RECORDED INFORMATION:
——————————

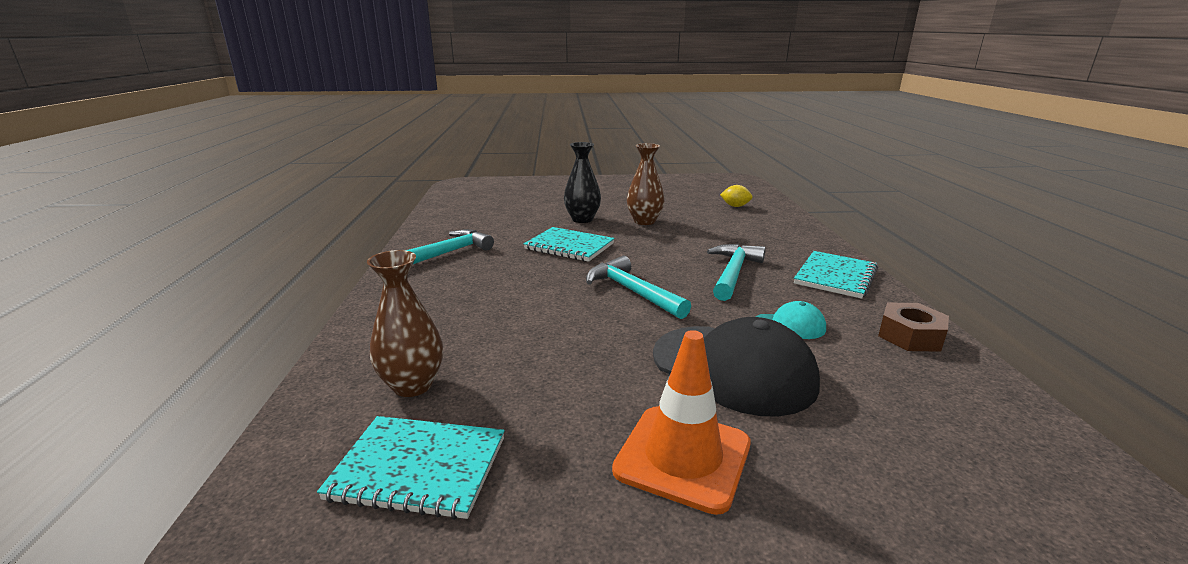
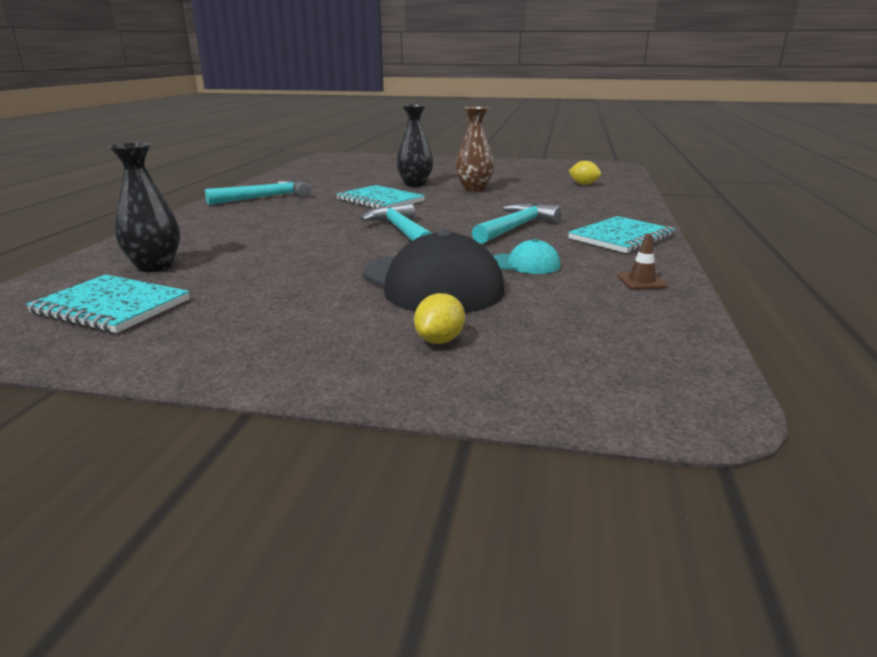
camera: 15 degrees right, 0 degrees up
(413, 385) = (155, 266): brown vase -> black vase
(683, 457) = (319, 325): orange traffic cone -> none
(822, 458) = (439, 340): none -> yellow lemon
(910, 336) = (641, 281): brown nut -> brown traffic cone

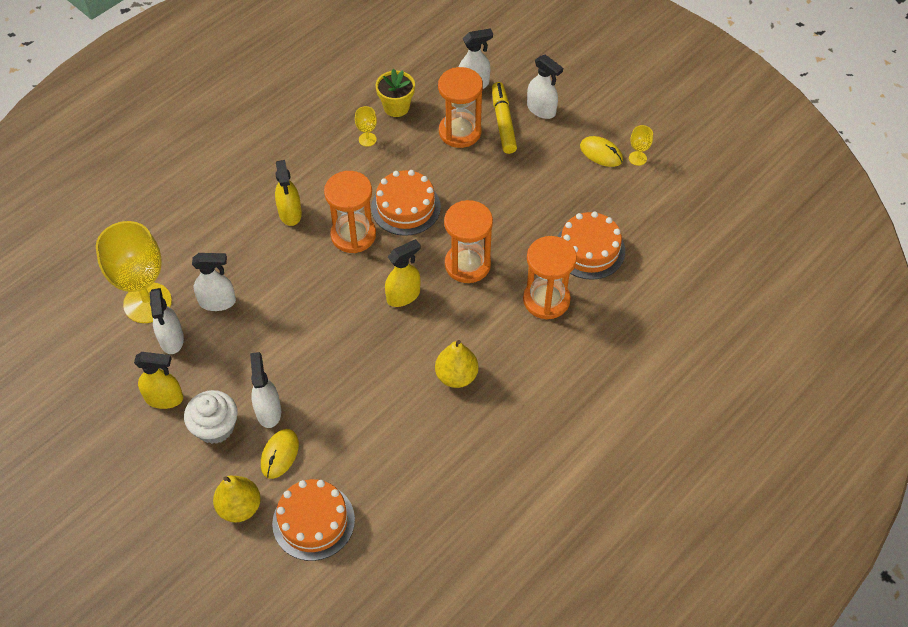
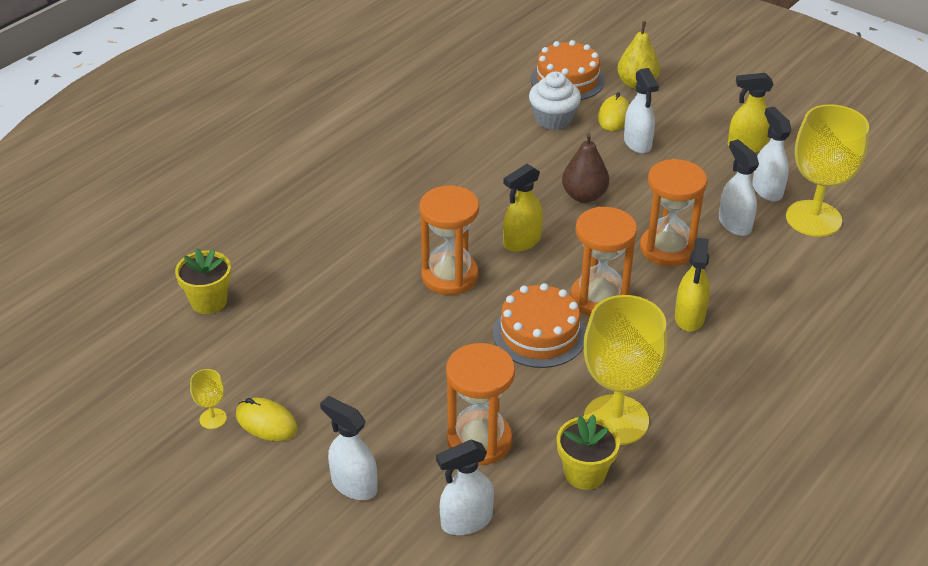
camera: 175 degrees right, 15 degrees down
(215, 427) = (685, 130): white cupcake -> white cupcake (553, 119)
(218, 302) = (734, 224): white spray bottle -> white spray bottle turned 75 degrees clockwise
(290, 213) = (689, 317): yellow spray bottle -> yellow spray bottle turned 150 degrees counterclockwise
(338, 344) = (584, 196): none -> brown pear
(367, 139) = (616, 420): yellow goblet -> yellow goblet, size x2.42
(456, 376) = (451, 178): yellow pear -> none
(503, 122) = (414, 460): yellow marker -> none
(546, 300) = (353, 247): orange hourglass -> orange hourglass (667, 248)
(589, 250) = (296, 300): orange cake -> none
(658, 254) = (209, 301): none -> yellow flower pot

——————————

PROBLEM TO SOLVE: Word for word, restate the line with "(290, 213) = (689, 317): yellow" and all remaining lines of the material, stopping only at the final line.

YOUR SOLUTION:
(290, 213) = (689, 317): yellow spray bottle -> yellow spray bottle turned 150 degrees counterclockwise
(338, 344) = (584, 196): none -> brown pear
(367, 139) = (616, 420): yellow goblet -> yellow goblet, size x2.42
(456, 376) = (451, 178): yellow pear -> none
(503, 122) = (414, 460): yellow marker -> none
(546, 300) = (353, 247): orange hourglass -> orange hourglass (667, 248)
(589, 250) = (296, 300): orange cake -> none
(658, 254) = (209, 301): none -> yellow flower pot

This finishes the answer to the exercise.